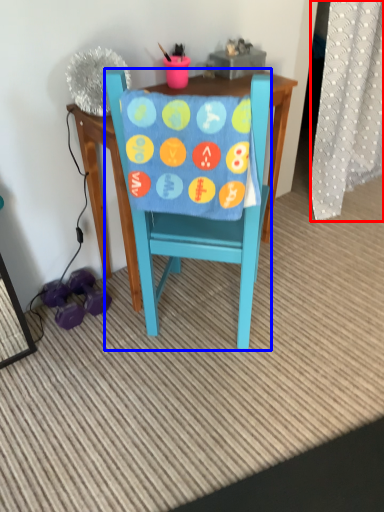
Question: Among these objects, which one is farthest to the camera, curtain (highlighted by a red box) or chair (highlighted by a blue box)?

Choices:
 (A) curtain
 (B) chair

Answer: (A)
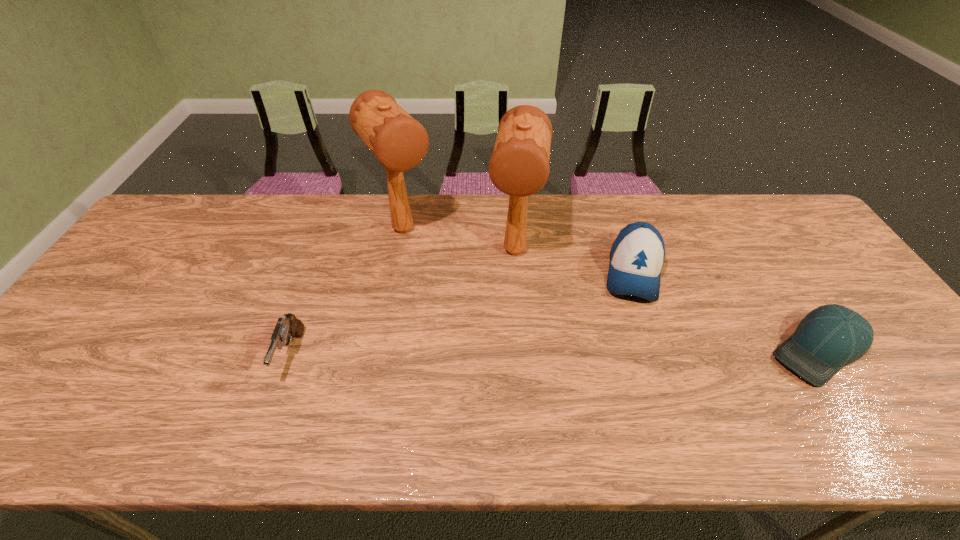
Find the location of a particular element. This screenshot has width=960, height=540. vacant area that satisfies the following two spatial constraints: 1. on the front side of the rightmost object; 2. on the right side of the farther baseball cap is located at coordinates (659, 350).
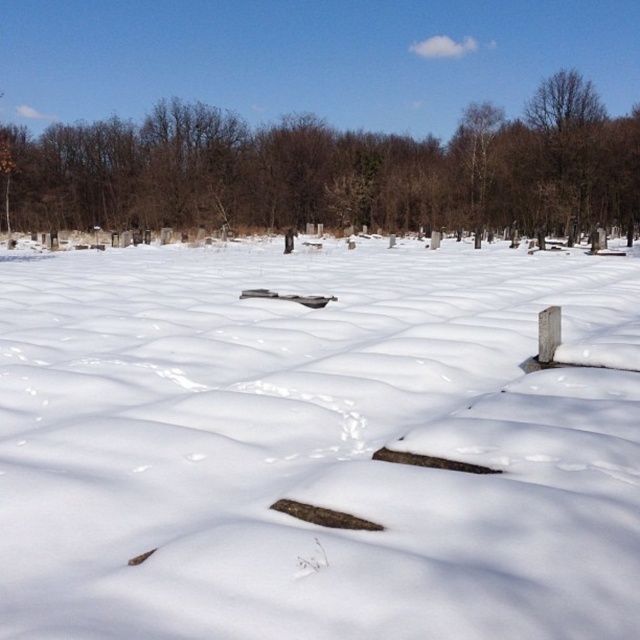
Is white fluffy snow at center closer to camera compared to brown wood tree at center?

Yes, white fluffy snow at center is in front of brown wood tree at center.

In the scene shown: Does white fluffy snow at center appear on the left side of brown wood tree at center?

Incorrect, white fluffy snow at center is not on the left side of brown wood tree at center.

From the picture: Who is more forward, (570, 426) or (561, 228)?

Point (570, 426) is more forward.

This screenshot has width=640, height=640. Find the location of `white fluffy snow at center`. white fluffy snow at center is located at coordinates (314, 445).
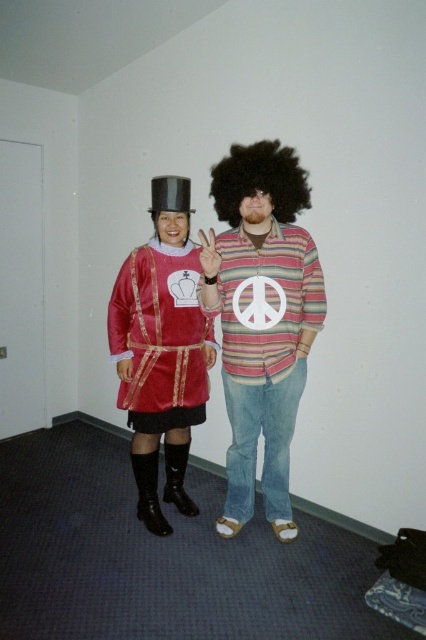
You are a photographer trying to capture a portrait of the two people in the image. You need to ensure that the striped cotton shirt at center and the afro at center are both clearly visible in the frame. Based on their positions, which one should you focus on first to ensure both are in focus?

The striped cotton shirt at center is located below the afro at center. To ensure both are in focus, focus on the afro at center first since it is higher up, allowing the striped cotton shirt at center below it to remain within the depth of field.

You are organizing a photo shoot and need to position the velvet red dress at left and the afro at center in a narrow hallway. Given their sizes, which one should you place closer to the wall to ensure both fit comfortably?

The velvet red dress at left has a larger width than the afro at center, so you should place the velvet red dress at left closer to the wall to accommodate its size while allowing the afro at center to have enough space.

You are organizing a themed costume party and need to arrange the striped cotton shirt at center and the velvet red dress at left on a display rack. Based on their positions in the image, which item should be placed higher on the rack?

The velvet red dress at left should be placed higher on the rack since the striped cotton shirt at center is located below it in the image.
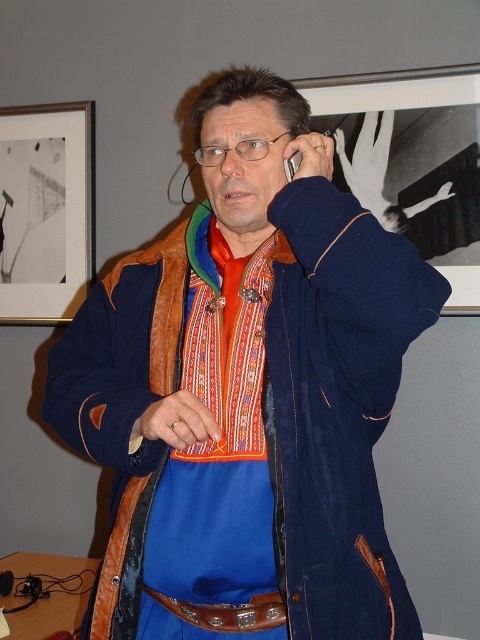
You are a tailor who needs to choose between an embroidered fabric apron at center and a brown leather belt at center to display in a narrow showcase. Which item would you choose and why?

The embroidered fabric apron at center has a larger width than the brown leather belt at center, so it would be more suitable for display in a narrow showcase as it occupies more space.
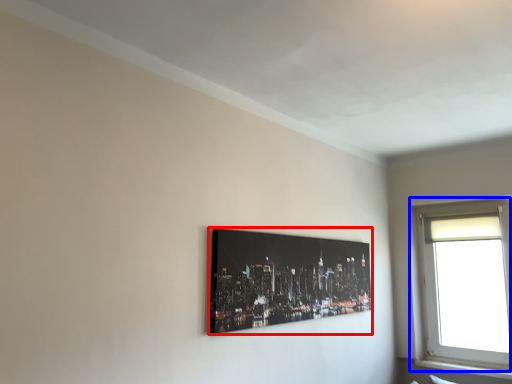
Question: Which object is further to the camera taking this photo, picture frame (highlighted by a red box) or window (highlighted by a blue box)?

Choices:
 (A) picture frame
 (B) window

Answer: (B)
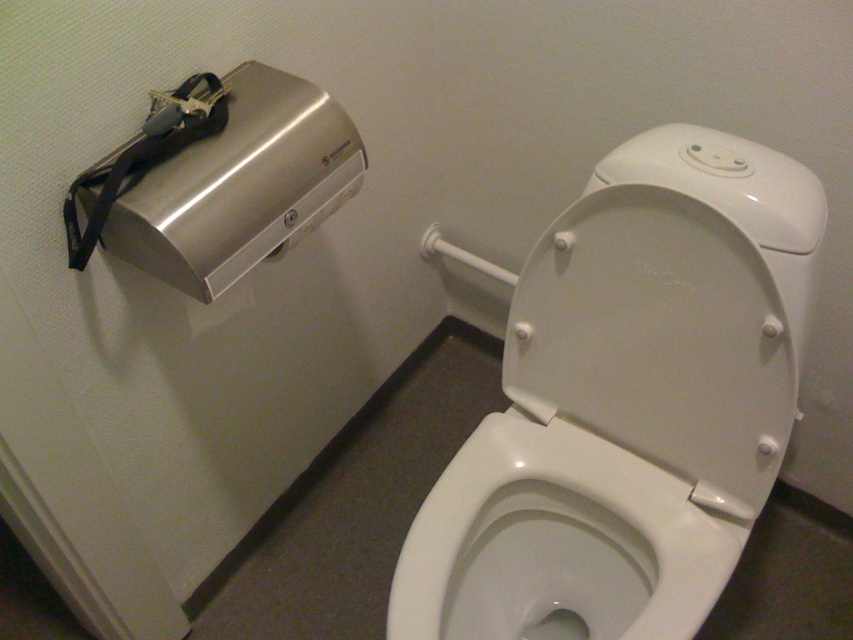
Question: Is white glossy toilet bowl at center closer to the viewer compared to satin silver hand dryer at upper left?

Choices:
 (A) yes
 (B) no

Answer: (B)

____________

#### Task statement
Recast the records from the start through the line containing "You are organizing a photo" as a numbered list, dropping blank lines and leaving out the pictures.

#### Expected output
1. Question: Among these objects, which one is farthest to the camera, curtain (highlighted by a red box) or chair (highlighted by a blue box)?
2. Choices:
3.  (A) curtain
4.  (B) chair
5. Answer: (A)
6. Find the location of a particular element. This screenshot has width=960, height=540. vacant area that satisfies the following two spatial constraints: 1. on the front side of the rightmost object; 2. on the right side of the farther baseball cap is located at coordinates (659, 350).
7. Is white fluffy snow at center closer to camera compared to brown wood tree at center?
8. Yes, white fluffy snow at center is in front of brown wood tree at center.
9. In the scene shown: Does white fluffy snow at center appear on the left side of brown wood tree at center?
10. Incorrect, white fluffy snow at center is not on the left side of brown wood tree at center.
11. From the picture: Who is more forward, (570, 426) or (561, 228)?
12. Point (570, 426) is more forward.
13. This screenshot has width=640, height=640. Find the location of `white fluffy snow at center`. white fluffy snow at center is located at coordinates (314, 445).
14. You are a photographer trying to capture a portrait of the two people in the image. You need to ensure that the striped cotton shirt at center and the afro at center are both clearly visible in the frame. Based on their positions, which one should you focus on first to ensure both are in focus?
15. The striped cotton shirt at center is located below the afro at center. To ensure both are in focus, focus on the afro at center first since it is higher up, allowing the striped cotton shirt at center below it to remain within the depth of field.
16. You are organizing a photo shoot and need to position the velvet red dress at left and the afro at center in a narrow hallway. Given their sizes, which one should you place closer to the wall to ensure both fit comfortably?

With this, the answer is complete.